◆ Entries supplied ◆

--- START ---

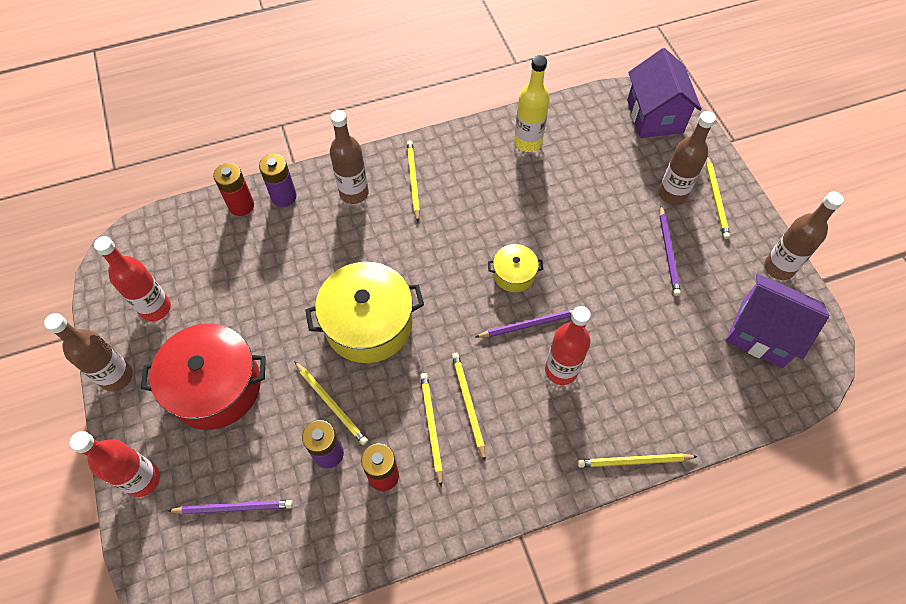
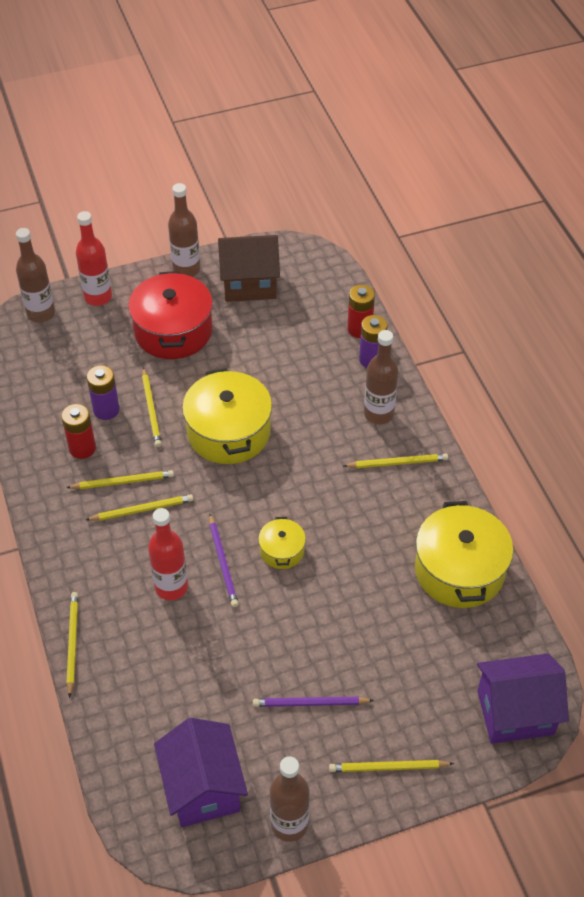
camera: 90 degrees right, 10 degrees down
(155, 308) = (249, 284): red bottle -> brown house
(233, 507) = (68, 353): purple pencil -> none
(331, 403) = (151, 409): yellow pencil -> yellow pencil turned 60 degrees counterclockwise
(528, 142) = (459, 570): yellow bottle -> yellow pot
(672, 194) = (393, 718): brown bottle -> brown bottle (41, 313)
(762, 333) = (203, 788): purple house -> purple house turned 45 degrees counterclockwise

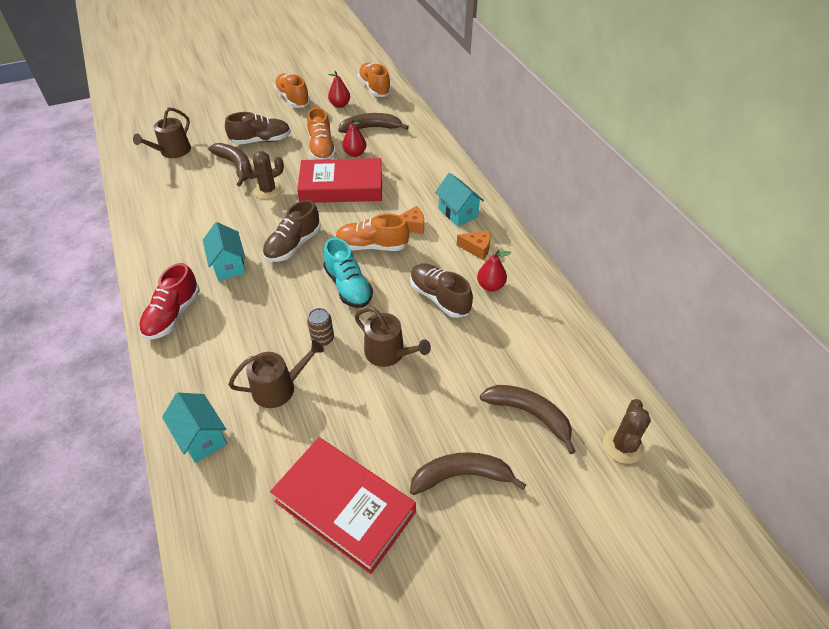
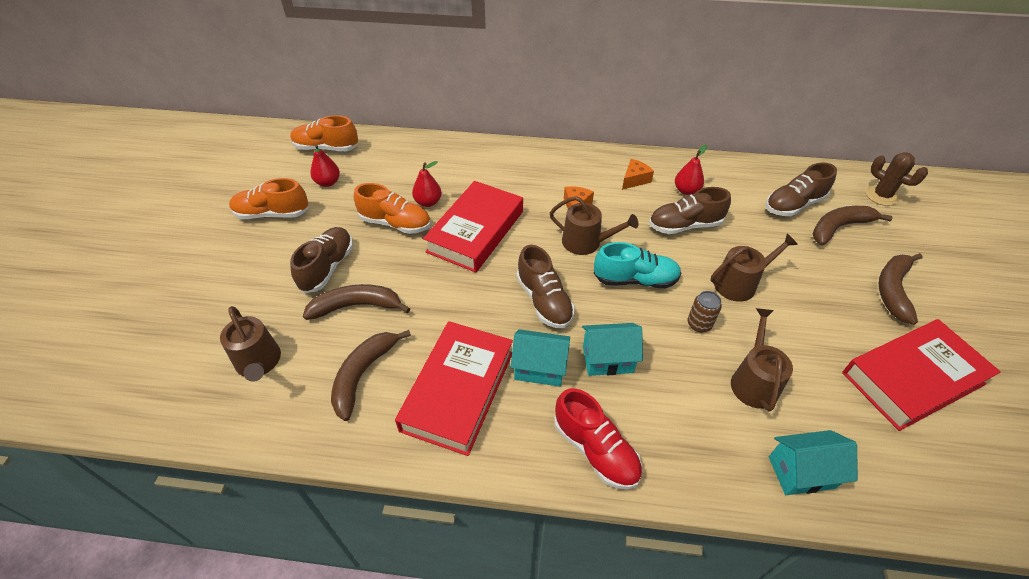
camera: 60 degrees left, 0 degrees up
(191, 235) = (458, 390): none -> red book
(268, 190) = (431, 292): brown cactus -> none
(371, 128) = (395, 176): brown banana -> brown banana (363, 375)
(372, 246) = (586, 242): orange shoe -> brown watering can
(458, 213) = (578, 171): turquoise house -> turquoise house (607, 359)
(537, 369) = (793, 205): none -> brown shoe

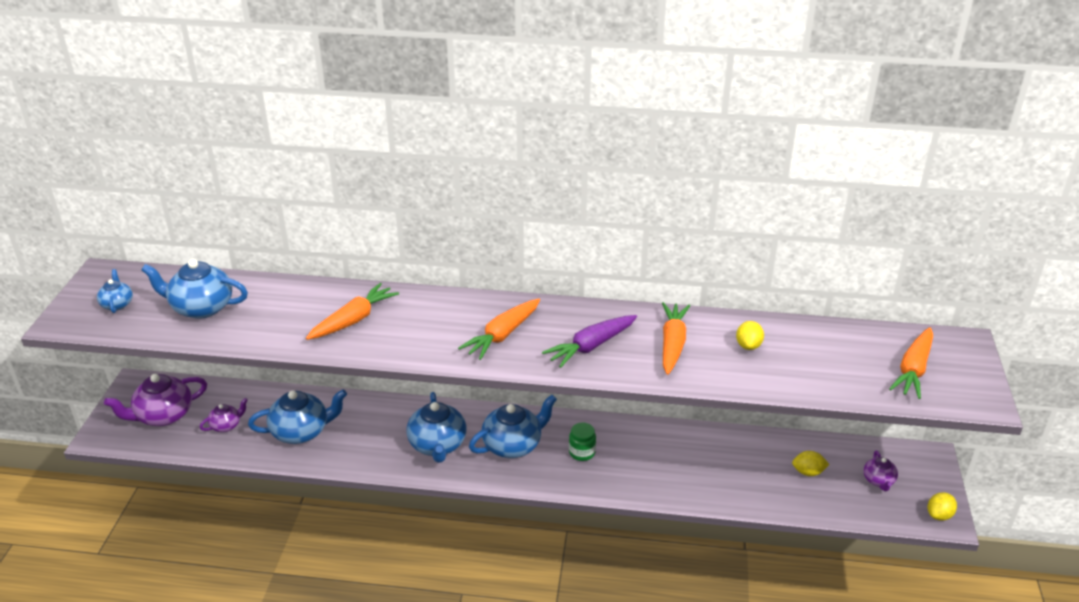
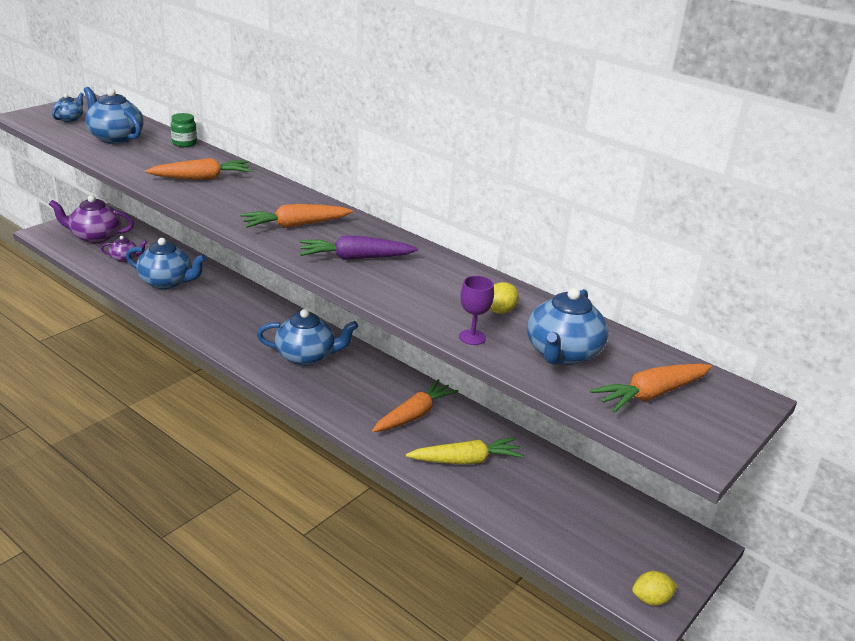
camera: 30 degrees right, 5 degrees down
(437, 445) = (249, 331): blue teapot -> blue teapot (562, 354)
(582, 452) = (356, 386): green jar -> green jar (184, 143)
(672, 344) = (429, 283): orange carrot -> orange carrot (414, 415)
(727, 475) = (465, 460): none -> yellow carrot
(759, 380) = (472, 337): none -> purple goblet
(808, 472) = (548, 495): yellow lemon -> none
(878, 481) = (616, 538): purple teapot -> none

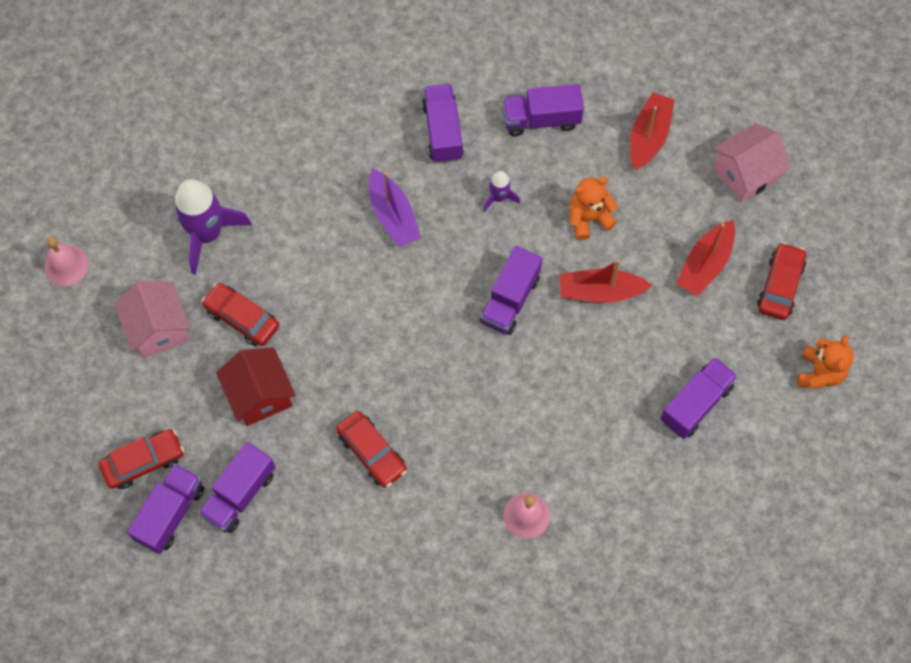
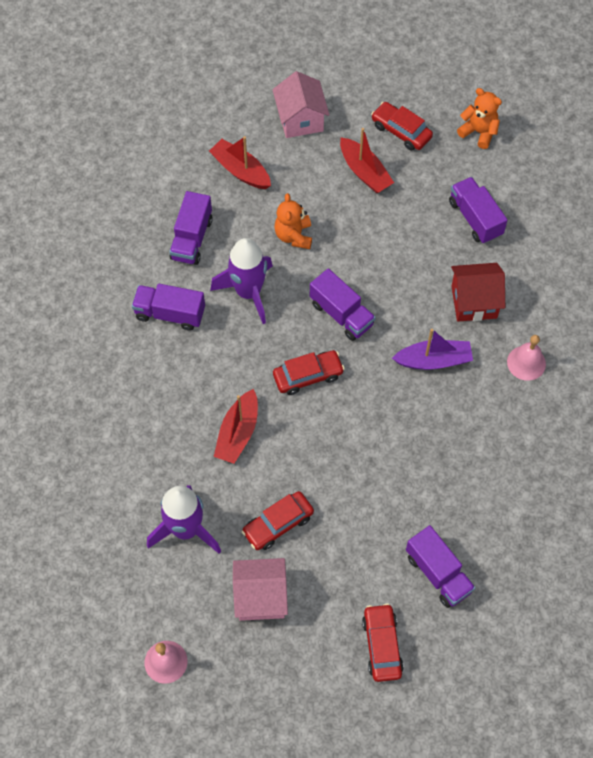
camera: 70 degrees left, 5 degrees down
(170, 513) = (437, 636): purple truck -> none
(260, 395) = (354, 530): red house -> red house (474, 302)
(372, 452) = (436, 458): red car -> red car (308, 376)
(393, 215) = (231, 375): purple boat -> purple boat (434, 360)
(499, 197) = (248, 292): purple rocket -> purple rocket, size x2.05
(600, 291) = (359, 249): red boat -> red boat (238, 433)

--- END ---

◆ Assigned task ◆
Take the line containing "(528, 142) = (459, 570): yellow" as the first and the last line of the records as the end. Print every line in that span exactly, leaving out pictures.

◆ Task solution ◆
(528, 142) = (459, 570): yellow bottle -> yellow pot
(672, 194) = (393, 718): brown bottle -> brown bottle (41, 313)
(762, 333) = (203, 788): purple house -> purple house turned 45 degrees counterclockwise

camera: 60 degrees left, 0 degrees up
(191, 235) = (458, 390): none -> red book
(268, 190) = (431, 292): brown cactus -> none
(371, 128) = (395, 176): brown banana -> brown banana (363, 375)
(372, 246) = (586, 242): orange shoe -> brown watering can
(458, 213) = (578, 171): turquoise house -> turquoise house (607, 359)
(537, 369) = (793, 205): none -> brown shoe

camera: 30 degrees right, 5 degrees down
(437, 445) = (249, 331): blue teapot -> blue teapot (562, 354)
(582, 452) = (356, 386): green jar -> green jar (184, 143)
(672, 344) = (429, 283): orange carrot -> orange carrot (414, 415)
(727, 475) = (465, 460): none -> yellow carrot
(759, 380) = (472, 337): none -> purple goblet
(808, 472) = (548, 495): yellow lemon -> none
(878, 481) = (616, 538): purple teapot -> none

camera: 70 degrees left, 5 degrees down
(170, 513) = (437, 636): purple truck -> none
(260, 395) = (354, 530): red house -> red house (474, 302)
(372, 452) = (436, 458): red car -> red car (308, 376)
(393, 215) = (231, 375): purple boat -> purple boat (434, 360)
(499, 197) = (248, 292): purple rocket -> purple rocket, size x2.05
(600, 291) = (359, 249): red boat -> red boat (238, 433)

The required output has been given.